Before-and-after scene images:
*-*-*

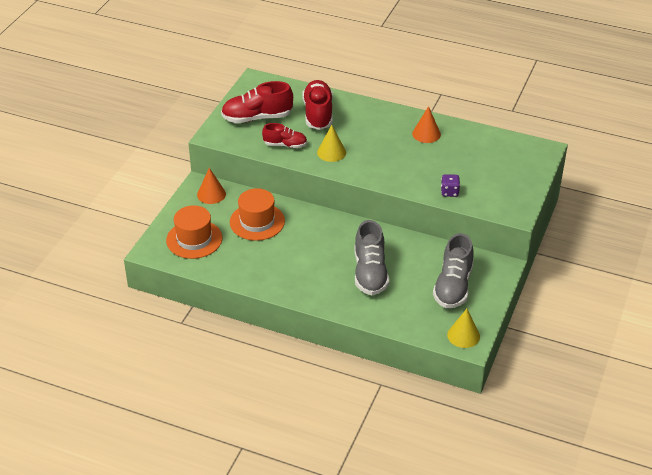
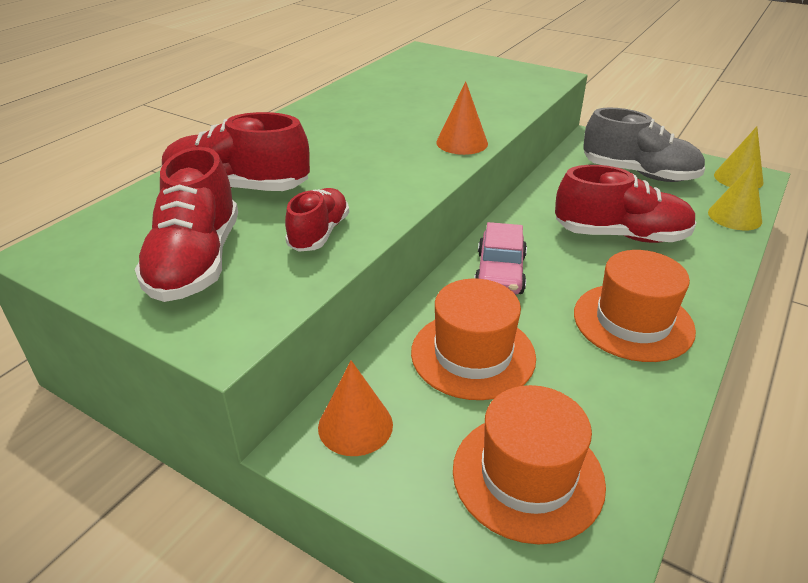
camera: 80 degrees left, 5 degrees down
(291, 272) = (633, 321): none -> orange hat
(320, 227) = (500, 273): none -> pink car
(331, 152) = (367, 186): yellow cone -> yellow cone (734, 216)
(370, 273) = (621, 235): grey shoe -> red shoe
(426, 134) = (354, 108): orange cone -> orange cone (462, 143)
(449, 192) = (502, 107): purple dice -> none

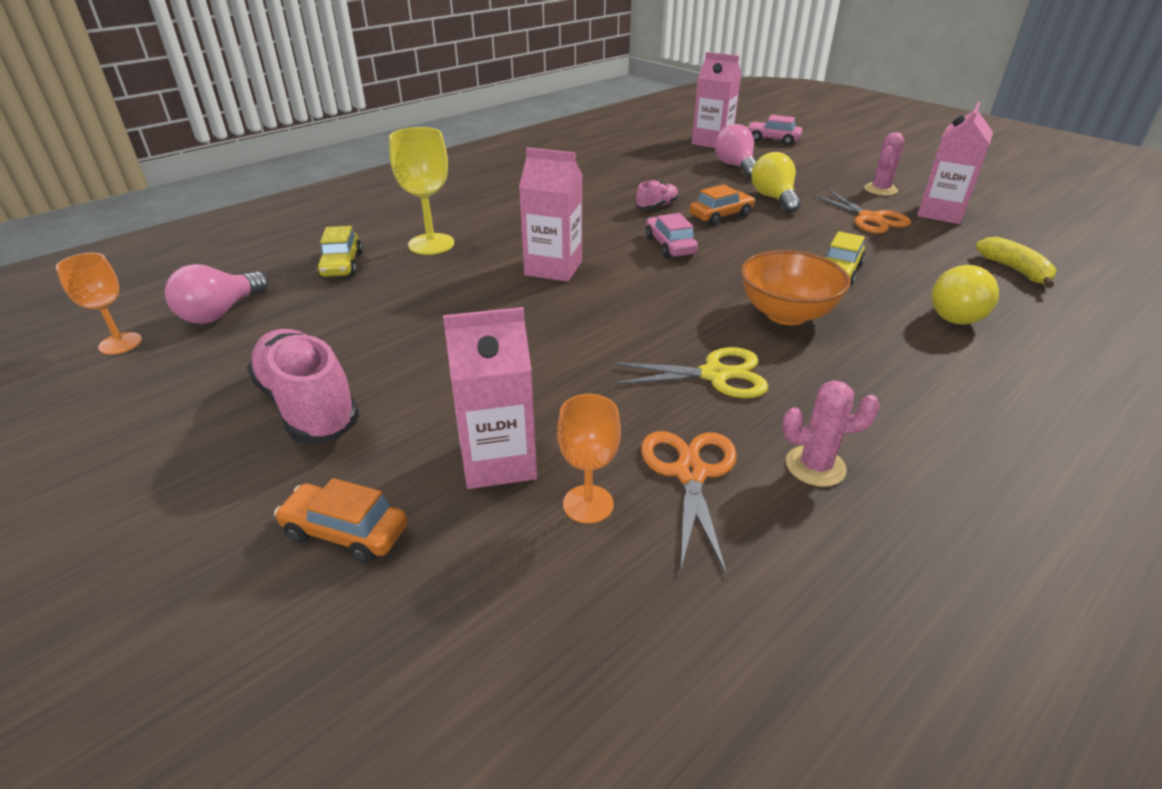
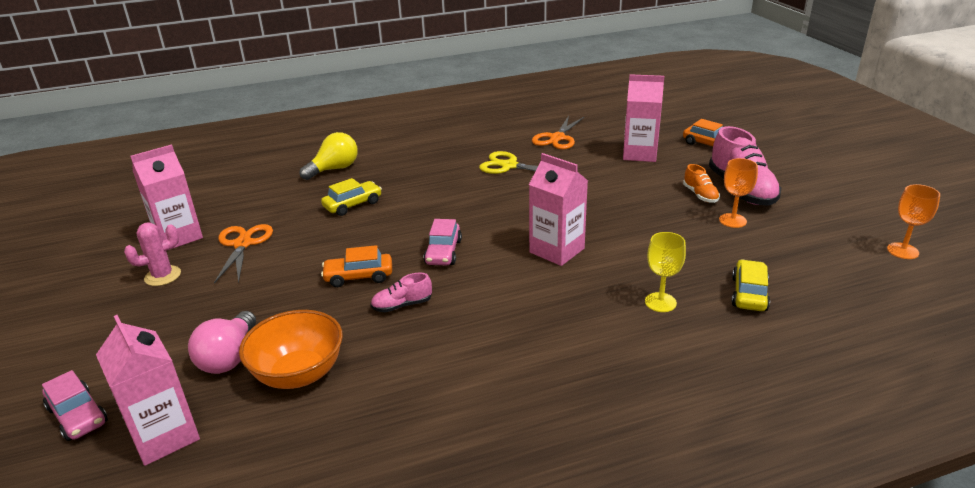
camera: 155 degrees left, 5 degrees down
(220, 313) = (839, 263): pink light bulb -> none
(381, 380) = (700, 195): none -> orange shoe
(431, 244) = (660, 302): yellow goblet -> yellow goblet, size x0.67
(588, 504) = (606, 137): orange goblet -> orange goblet (732, 220)
(774, 198) = (277, 288): yellow light bulb -> none
(786, 314) = (429, 186): orange bowl -> orange bowl (299, 374)
(815, 466) = (503, 132): pink cactus -> none
(1015, 270) = (243, 184): yellow banana -> none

*-*-*

You are asked to reproduce each line above exactly, but to exclude the pictures.

> [ANSWER SPACE]:
camera: 80 degrees left, 5 degrees down
(291, 272) = (633, 321): none -> orange hat
(320, 227) = (500, 273): none -> pink car
(331, 152) = (367, 186): yellow cone -> yellow cone (734, 216)
(370, 273) = (621, 235): grey shoe -> red shoe
(426, 134) = (354, 108): orange cone -> orange cone (462, 143)
(449, 192) = (502, 107): purple dice -> none

camera: 155 degrees left, 5 degrees down
(220, 313) = (839, 263): pink light bulb -> none
(381, 380) = (700, 195): none -> orange shoe
(431, 244) = (660, 302): yellow goblet -> yellow goblet, size x0.67
(588, 504) = (606, 137): orange goblet -> orange goblet (732, 220)
(774, 198) = (277, 288): yellow light bulb -> none
(786, 314) = (429, 186): orange bowl -> orange bowl (299, 374)
(815, 466) = (503, 132): pink cactus -> none
(1015, 270) = (243, 184): yellow banana -> none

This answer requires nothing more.